__Assigned task__: Keep the pictures out and restate every record exactly.

__Exercise inputs__:
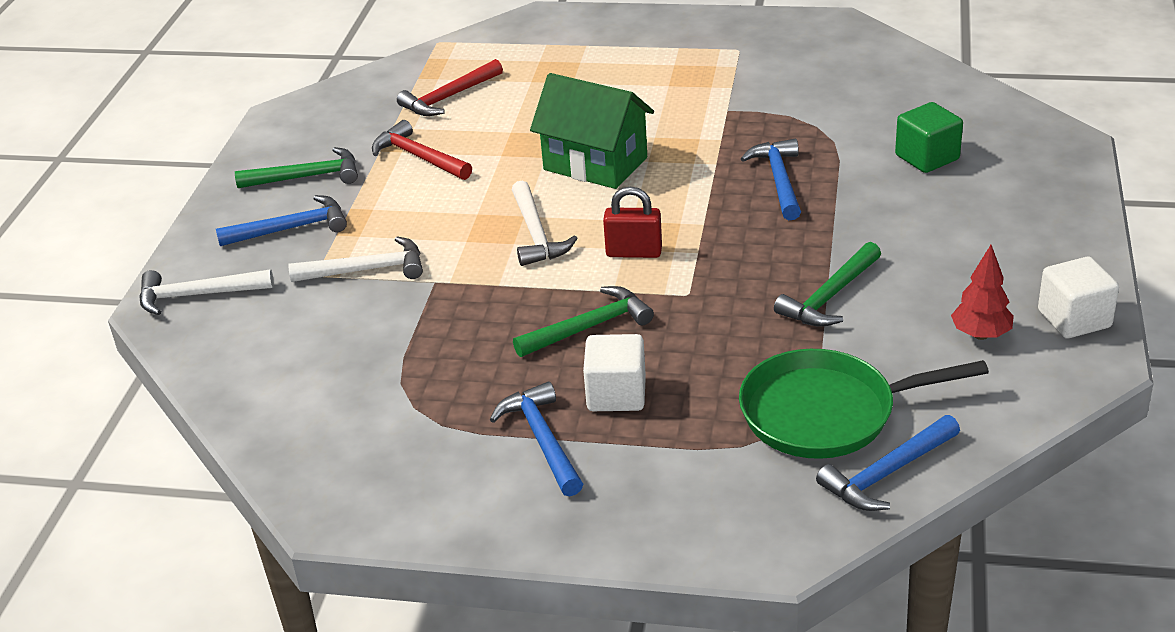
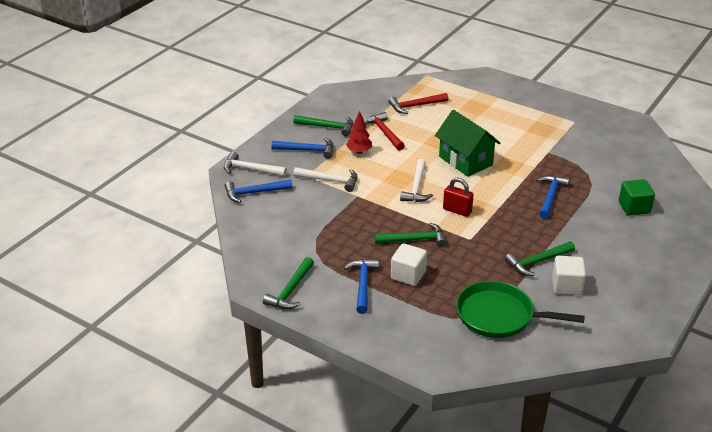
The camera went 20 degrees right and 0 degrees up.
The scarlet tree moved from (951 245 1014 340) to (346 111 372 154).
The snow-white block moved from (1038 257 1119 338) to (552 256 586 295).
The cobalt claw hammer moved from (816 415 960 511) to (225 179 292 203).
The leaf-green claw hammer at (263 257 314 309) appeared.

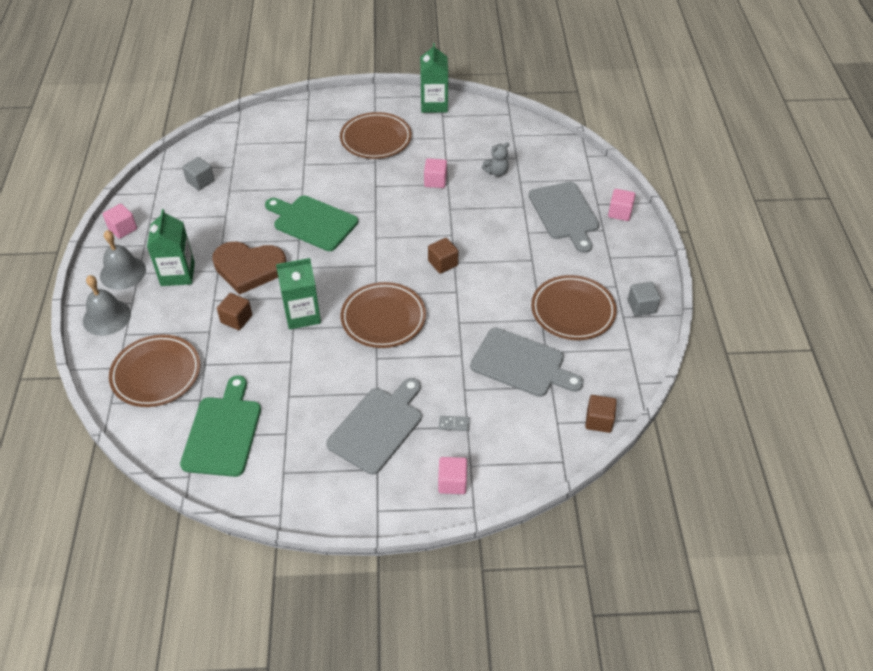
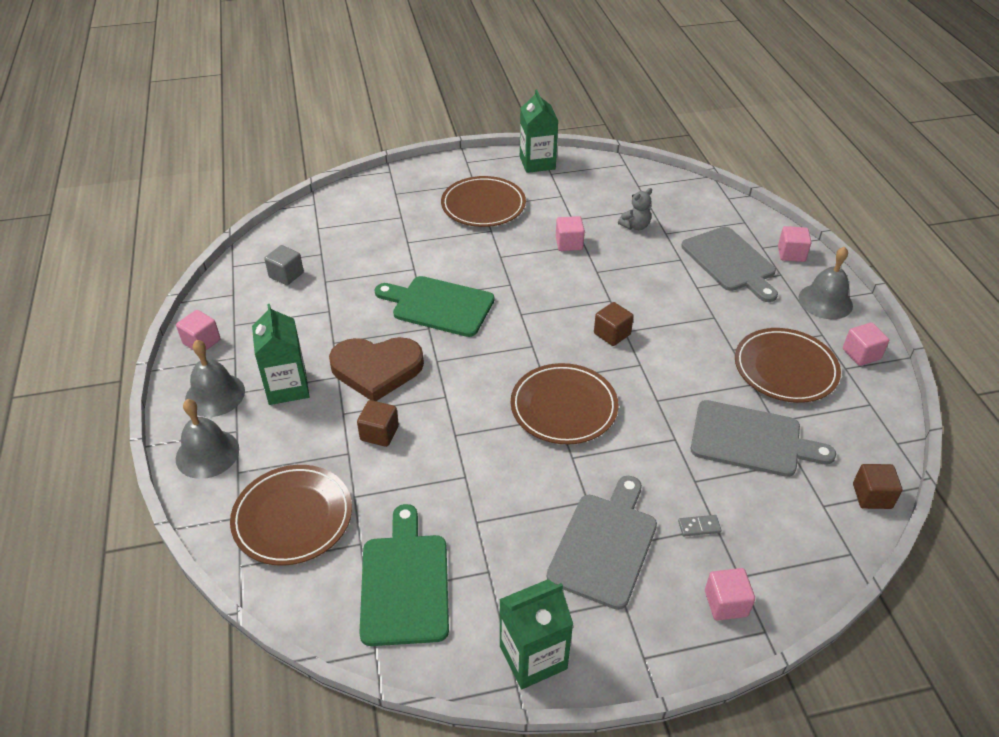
The camera went 10 degrees left and 5 degrees down.
The leaf-green juice carton moved from (276 258 321 330) to (499 579 573 689).
The grey block at (628 282 661 316) became the rose-pink block at (843 322 889 366).
The grey hand bell at (799 247 853 319) appeared.

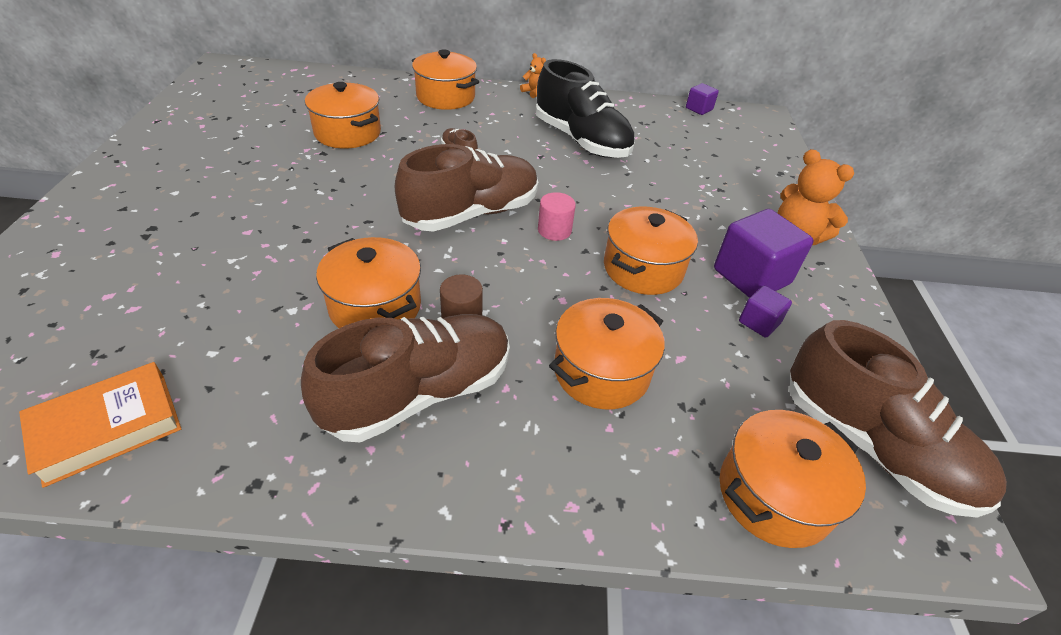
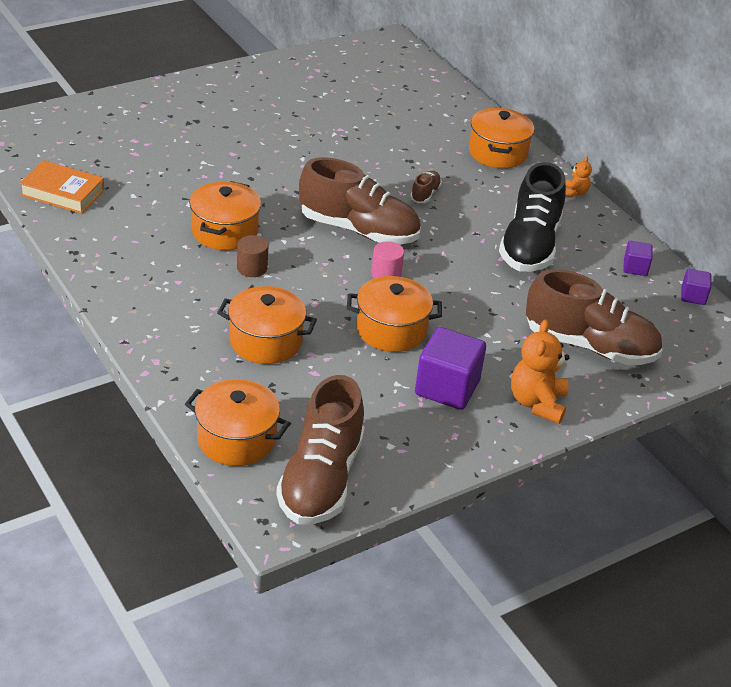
The camera went 55 degrees right and 5 degrees down.
The bright orange stockpot at (305 82 381 149) disappeared.
The violet block moved from (739 285 792 338) to (623 241 653 276).
The russet sneaker moved from (301 314 510 442) to (526 269 663 365).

__Output below__:
The camera went 20 degrees right and 0 degrees up.
The scarlet tree moved from (951 245 1014 340) to (346 111 372 154).
The snow-white block moved from (1038 257 1119 338) to (552 256 586 295).
The cobalt claw hammer moved from (816 415 960 511) to (225 179 292 203).
The leaf-green claw hammer at (263 257 314 309) appeared.

The camera went 10 degrees left and 5 degrees down.
The leaf-green juice carton moved from (276 258 321 330) to (499 579 573 689).
The grey block at (628 282 661 316) became the rose-pink block at (843 322 889 366).
The grey hand bell at (799 247 853 319) appeared.

The camera went 55 degrees right and 5 degrees down.
The bright orange stockpot at (305 82 381 149) disappeared.
The violet block moved from (739 285 792 338) to (623 241 653 276).
The russet sneaker moved from (301 314 510 442) to (526 269 663 365).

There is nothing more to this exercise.